──────── Source records ────────

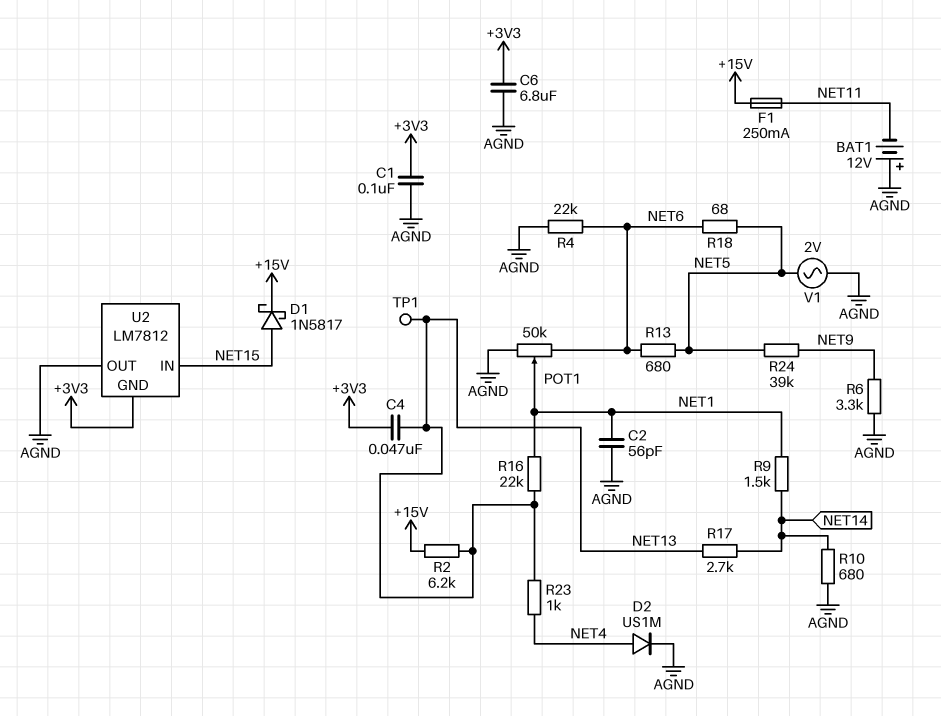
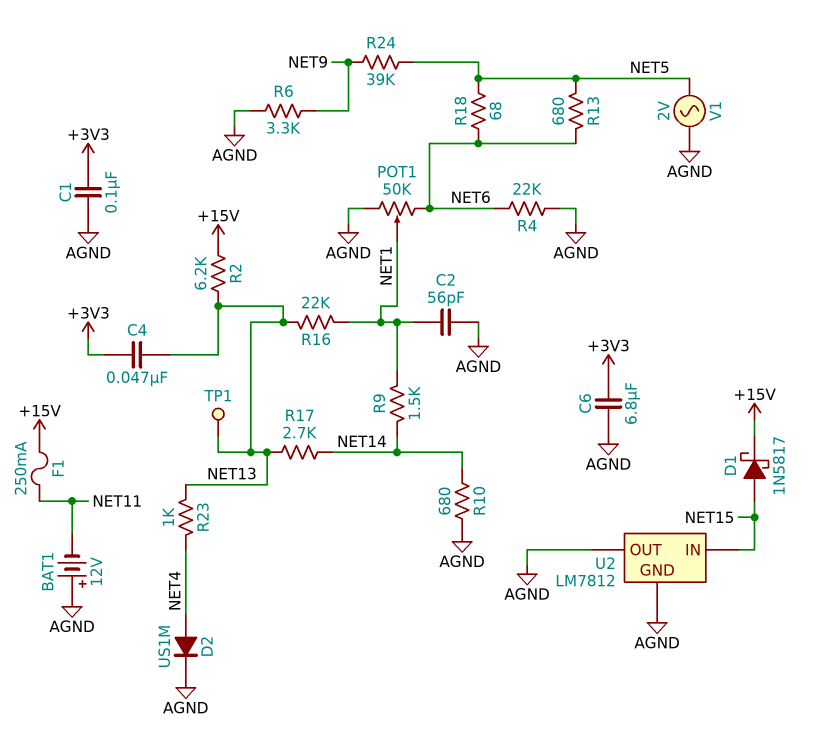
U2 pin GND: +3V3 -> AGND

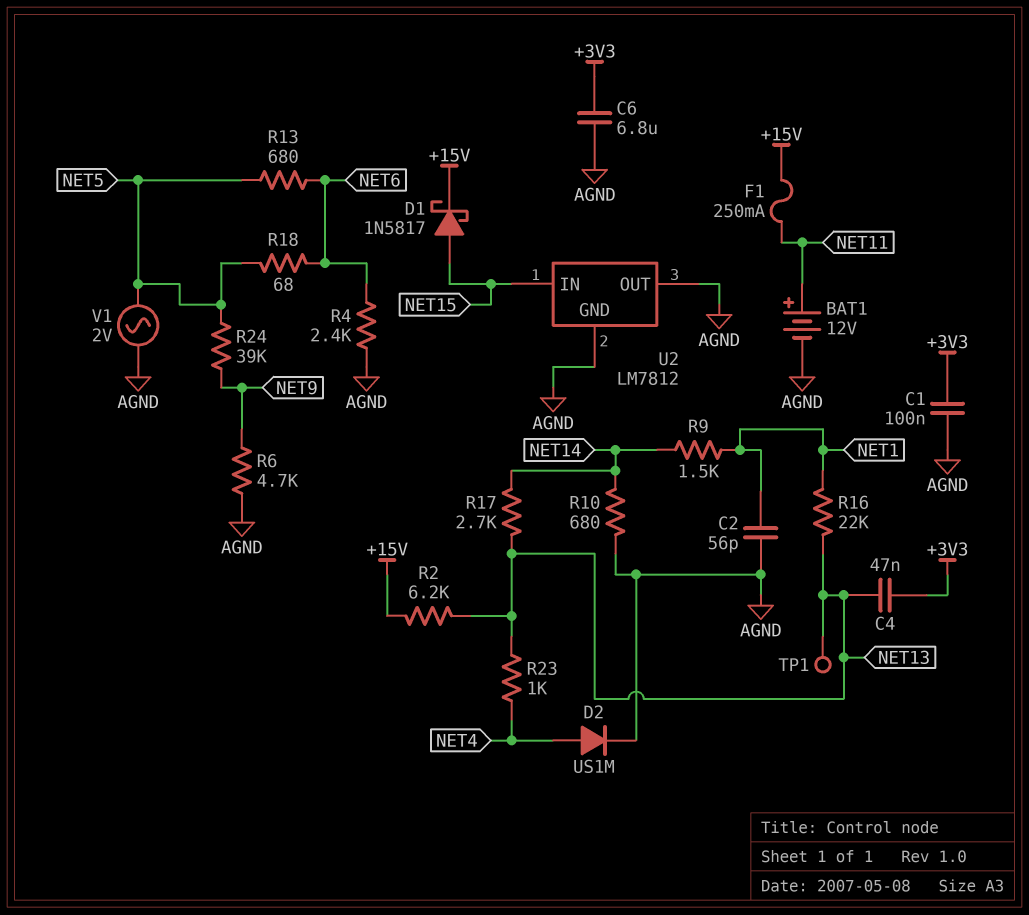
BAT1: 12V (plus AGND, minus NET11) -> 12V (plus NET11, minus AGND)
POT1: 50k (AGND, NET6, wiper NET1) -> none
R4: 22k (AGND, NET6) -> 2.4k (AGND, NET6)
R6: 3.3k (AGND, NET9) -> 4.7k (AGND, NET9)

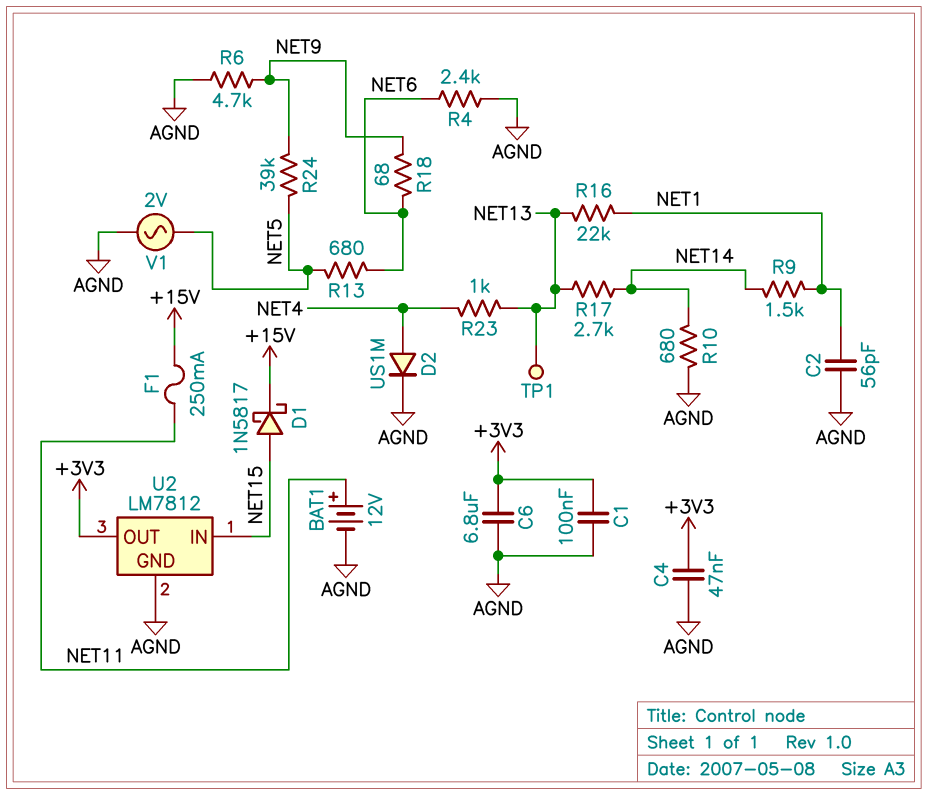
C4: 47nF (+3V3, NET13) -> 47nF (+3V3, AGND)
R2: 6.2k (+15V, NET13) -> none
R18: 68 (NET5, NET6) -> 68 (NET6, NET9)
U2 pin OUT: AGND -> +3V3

────────
──────── Source records ────────

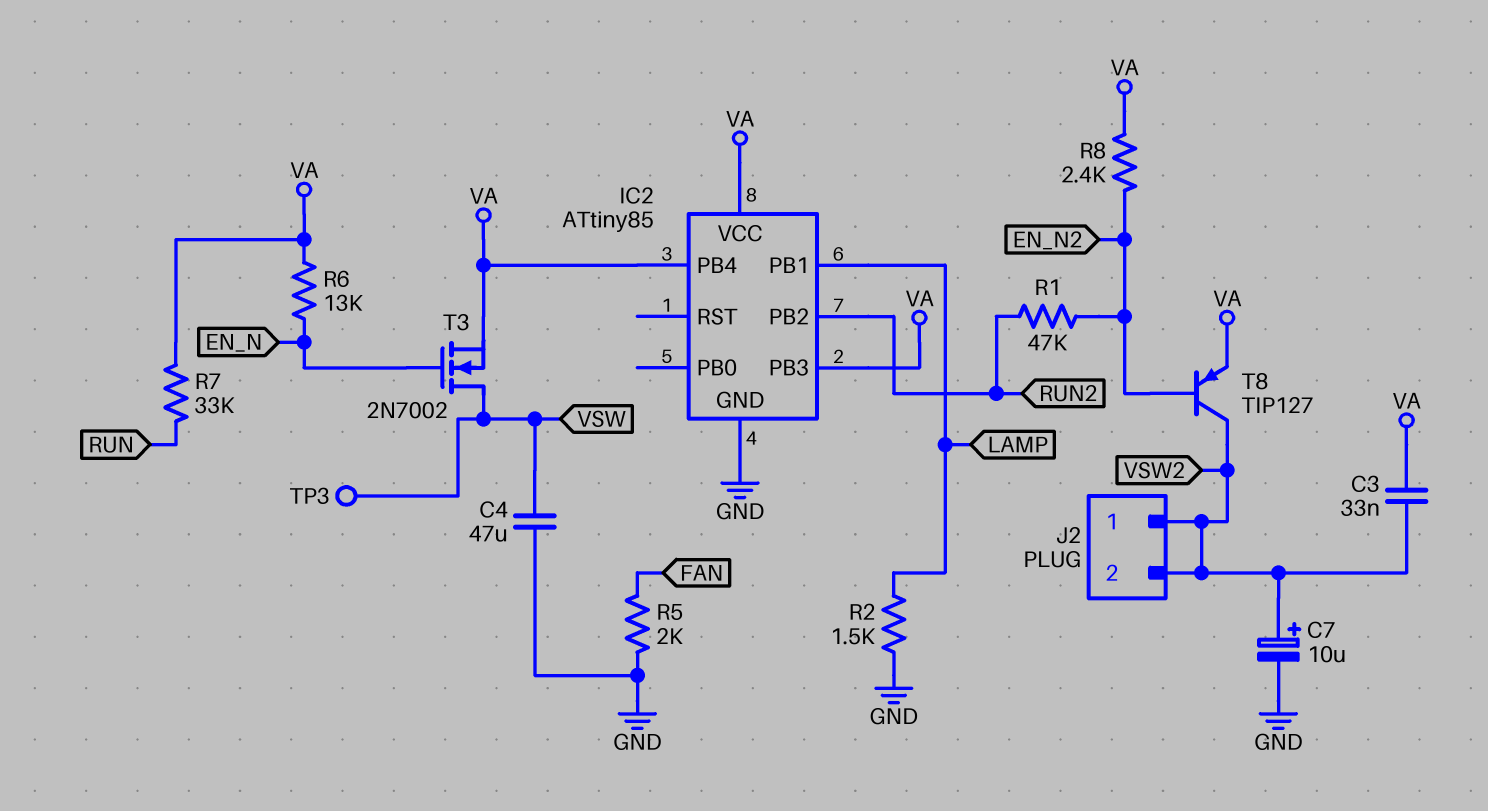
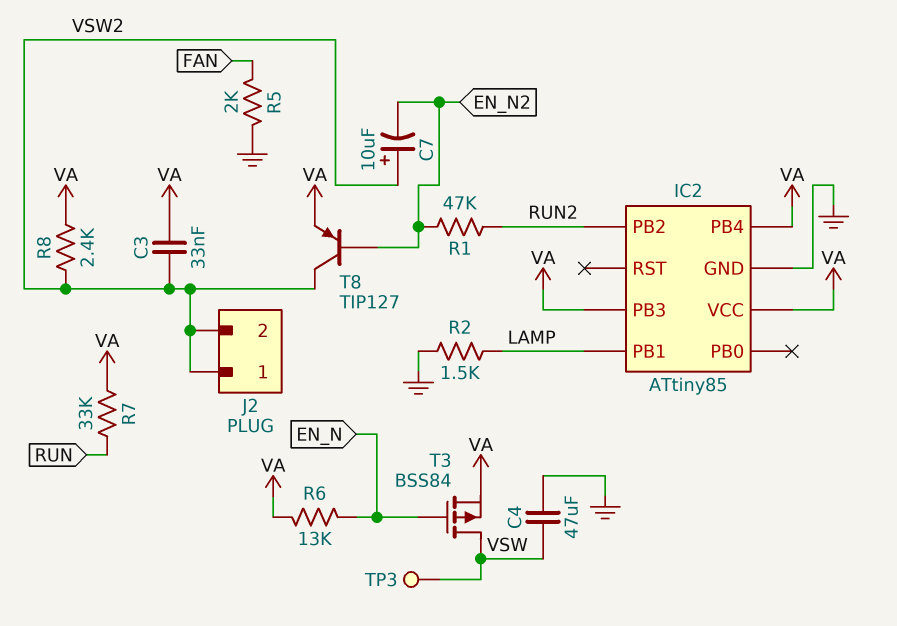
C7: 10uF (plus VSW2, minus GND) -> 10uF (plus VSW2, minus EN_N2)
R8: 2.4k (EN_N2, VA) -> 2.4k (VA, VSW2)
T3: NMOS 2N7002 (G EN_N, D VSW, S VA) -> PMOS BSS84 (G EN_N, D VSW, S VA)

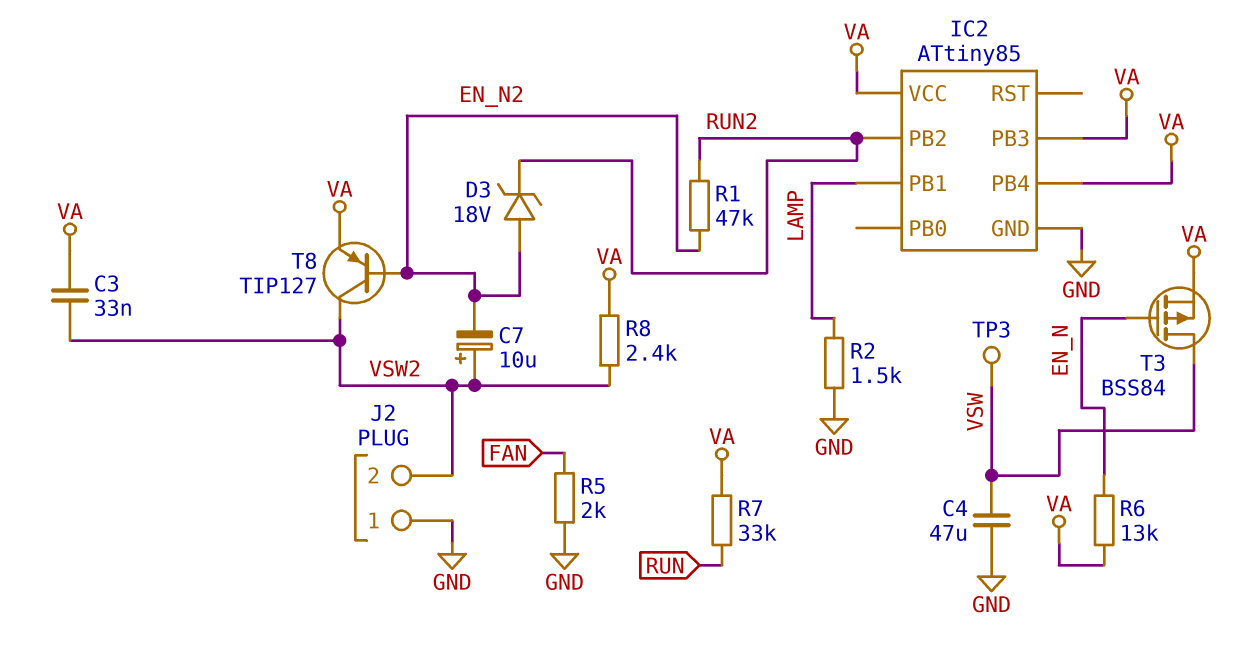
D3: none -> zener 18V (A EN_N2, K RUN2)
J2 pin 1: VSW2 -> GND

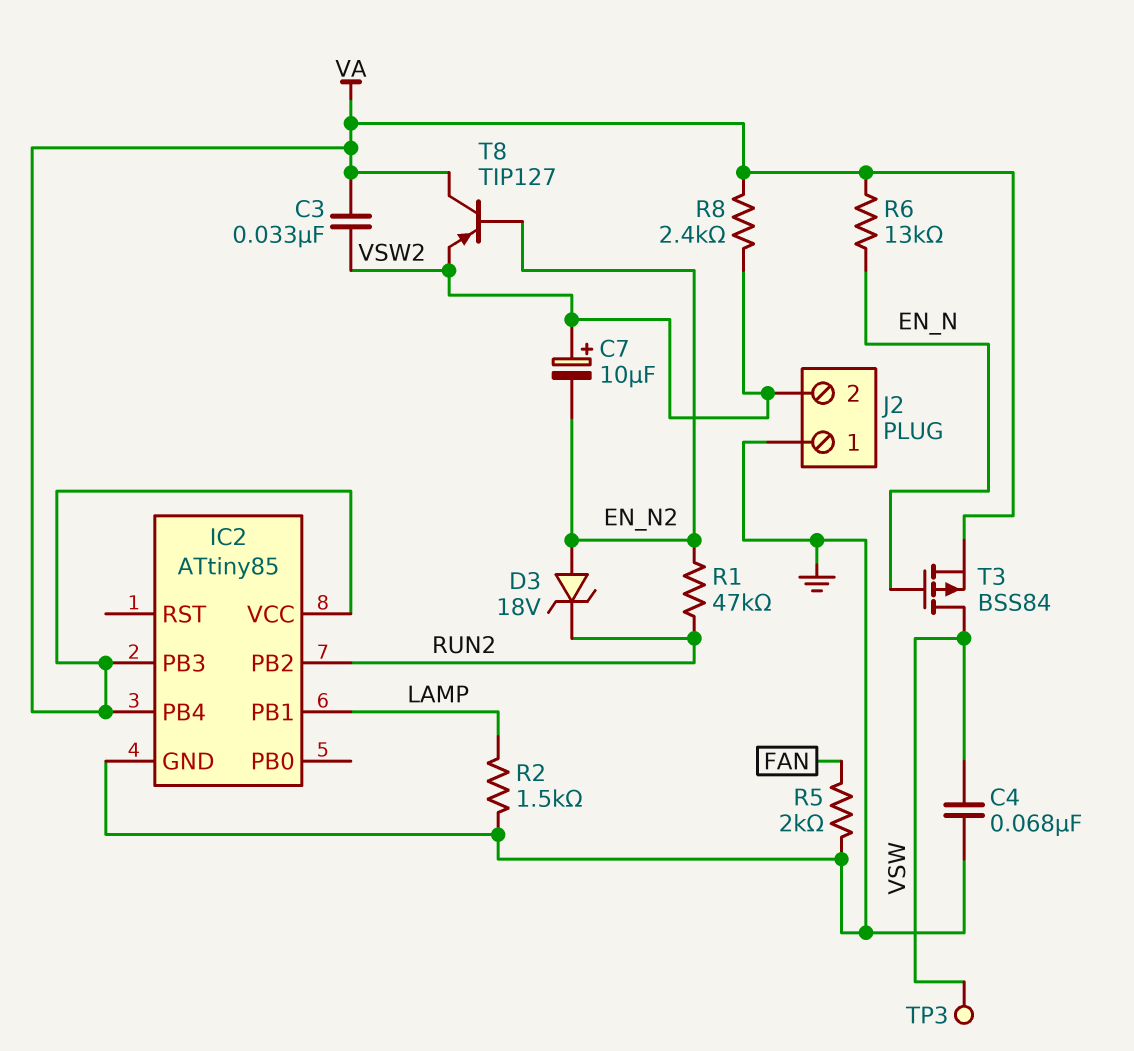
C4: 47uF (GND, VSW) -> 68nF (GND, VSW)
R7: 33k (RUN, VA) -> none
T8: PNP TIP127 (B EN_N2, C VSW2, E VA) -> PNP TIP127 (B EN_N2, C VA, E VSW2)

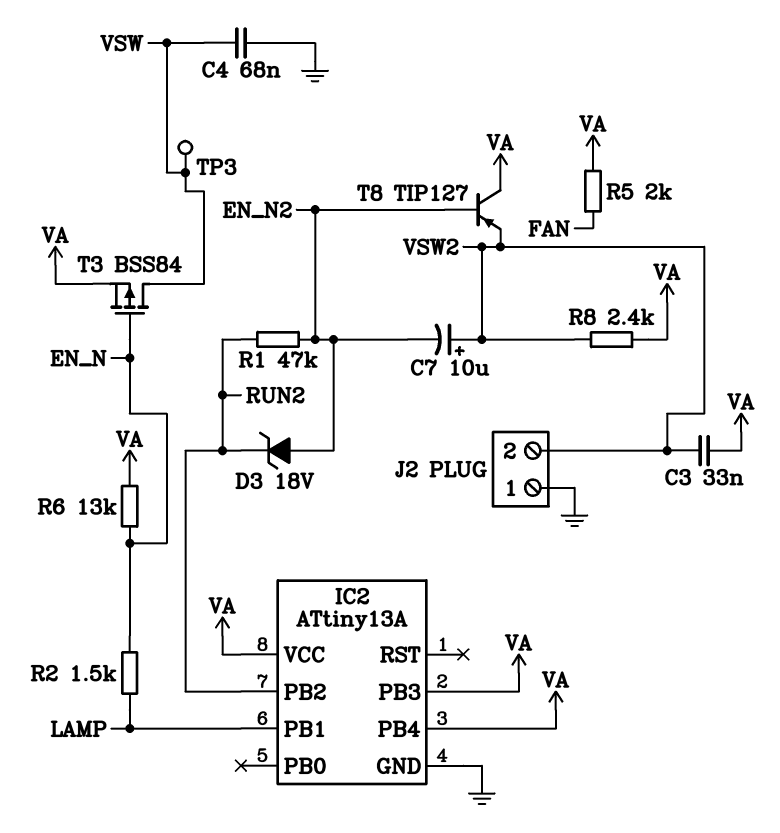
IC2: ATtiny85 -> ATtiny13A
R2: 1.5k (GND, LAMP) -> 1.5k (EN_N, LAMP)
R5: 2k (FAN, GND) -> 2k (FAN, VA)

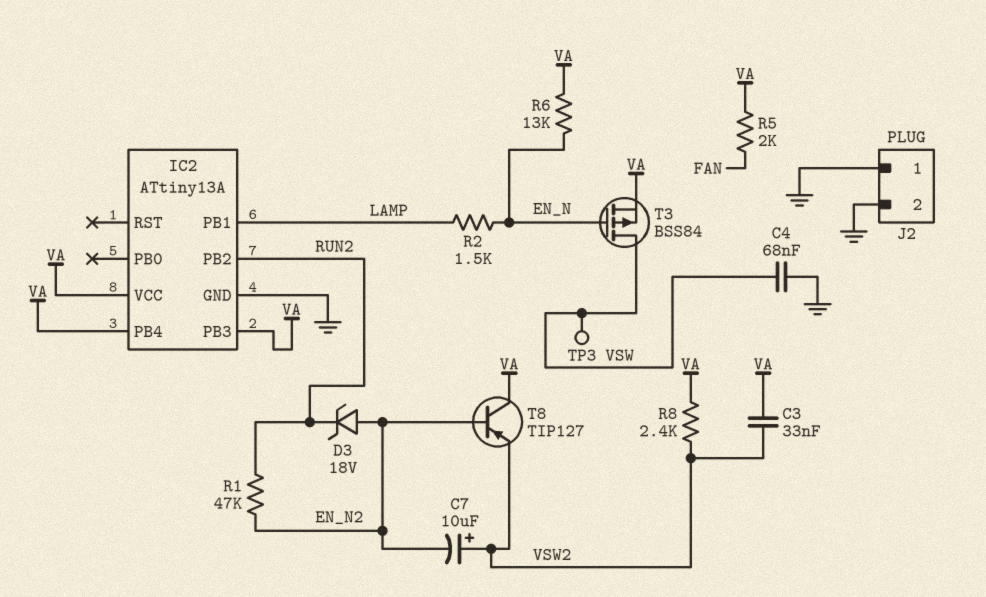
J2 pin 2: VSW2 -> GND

────────

# Exercise details:
Note each line above that holds "minus", then copy all of them.

# Exercise solution:
BAT1: 12V (plus AGND, minus NET11) -> 12V (plus NET11, minus AGND)
C7: 10uF (plus VSW2, minus GND) -> 10uF (plus VSW2, minus EN_N2)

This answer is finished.